**Problem to solve:** For each line below that includes the string "banana", show the whole line.

**Data for analysis:**
□ □ □ □ □
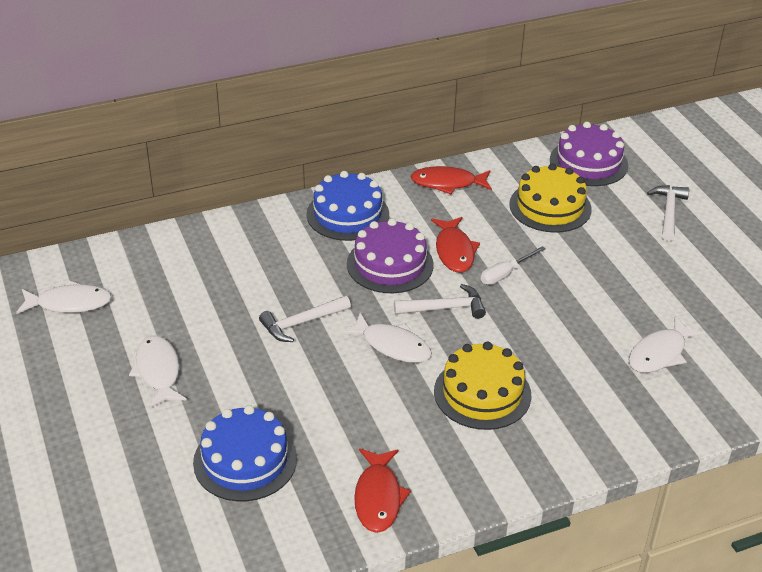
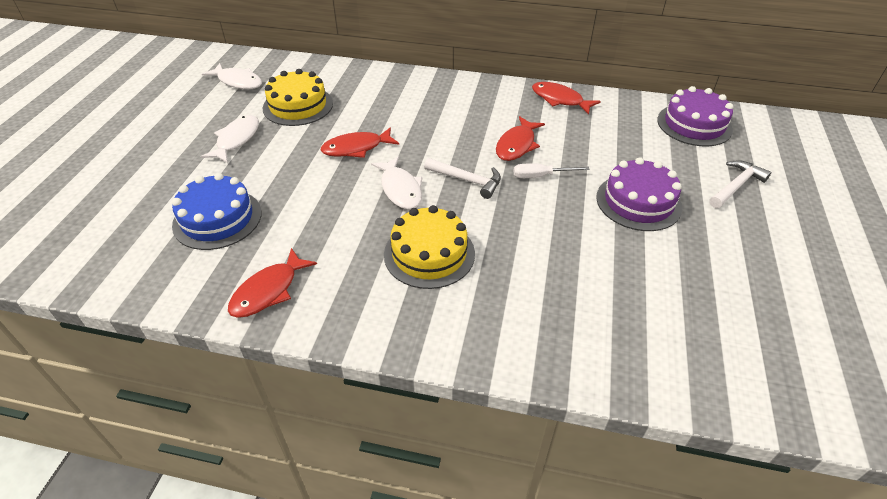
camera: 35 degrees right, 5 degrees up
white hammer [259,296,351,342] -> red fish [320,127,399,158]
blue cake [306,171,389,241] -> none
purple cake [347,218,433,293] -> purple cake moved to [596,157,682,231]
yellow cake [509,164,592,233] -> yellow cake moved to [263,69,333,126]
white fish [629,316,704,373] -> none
□ □ □ □ □
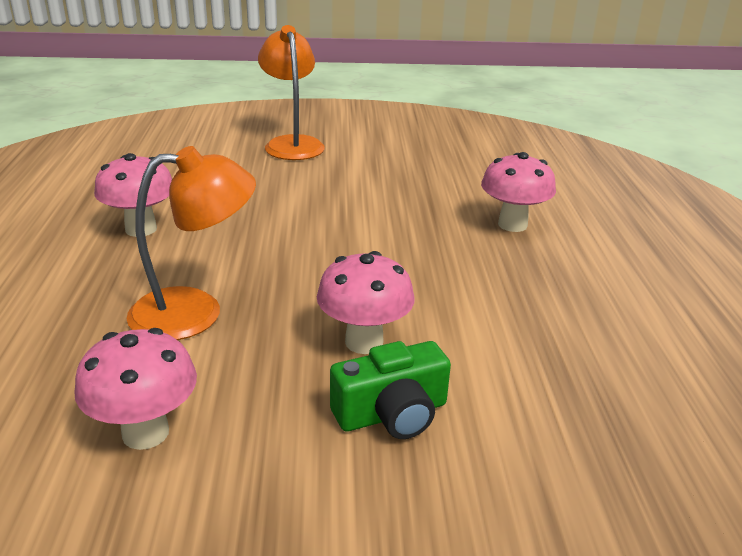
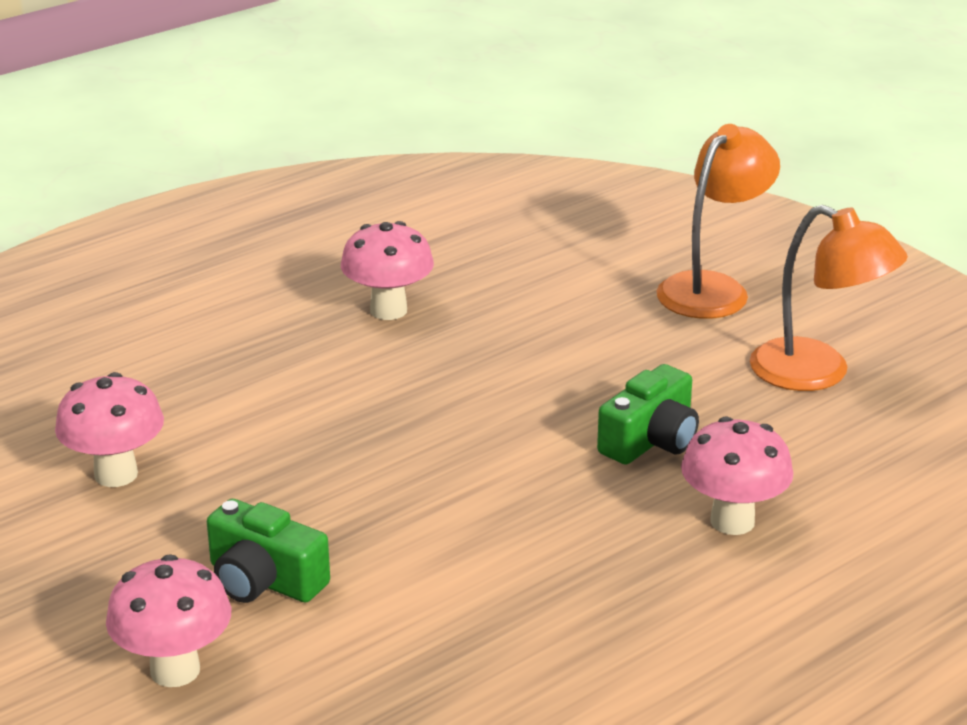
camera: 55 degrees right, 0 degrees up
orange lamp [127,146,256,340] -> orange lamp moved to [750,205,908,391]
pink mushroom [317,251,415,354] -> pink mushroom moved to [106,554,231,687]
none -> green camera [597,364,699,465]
□ □ □ □ □
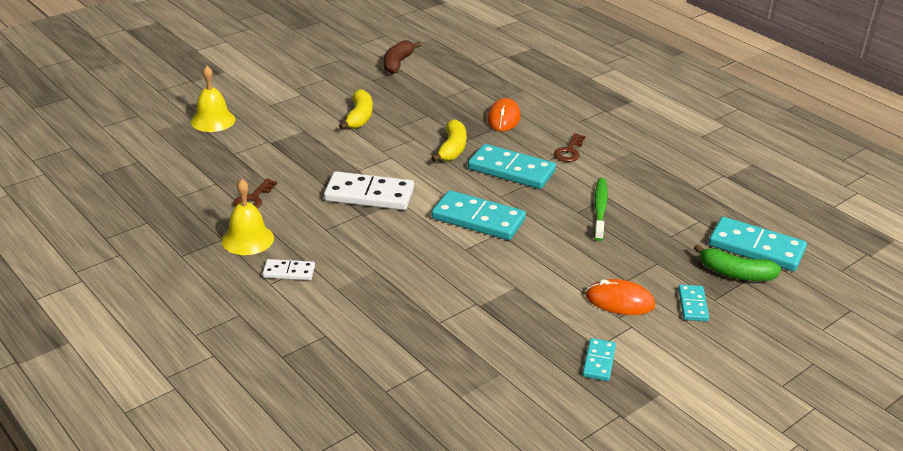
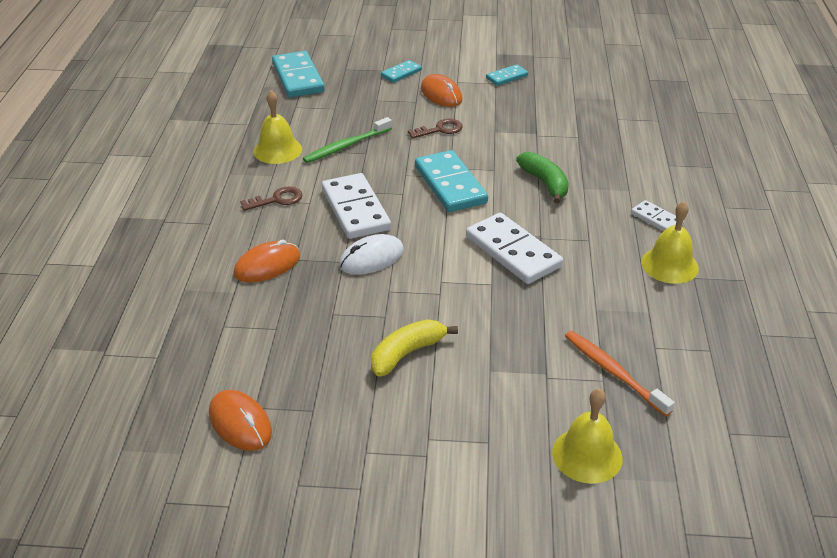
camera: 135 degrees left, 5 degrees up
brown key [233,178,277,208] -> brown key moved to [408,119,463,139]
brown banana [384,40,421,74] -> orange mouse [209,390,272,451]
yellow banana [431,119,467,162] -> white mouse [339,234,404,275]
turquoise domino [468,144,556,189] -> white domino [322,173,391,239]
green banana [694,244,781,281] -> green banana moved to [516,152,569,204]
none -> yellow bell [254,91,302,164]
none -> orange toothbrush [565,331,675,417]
□ □ □ □ □
**Answer area:**
brown banana [384,40,421,74] -> orange mouse [209,390,272,451]
yellow banana [431,119,467,162] -> white mouse [339,234,404,275]
green banana [694,244,781,281] -> green banana moved to [516,152,569,204]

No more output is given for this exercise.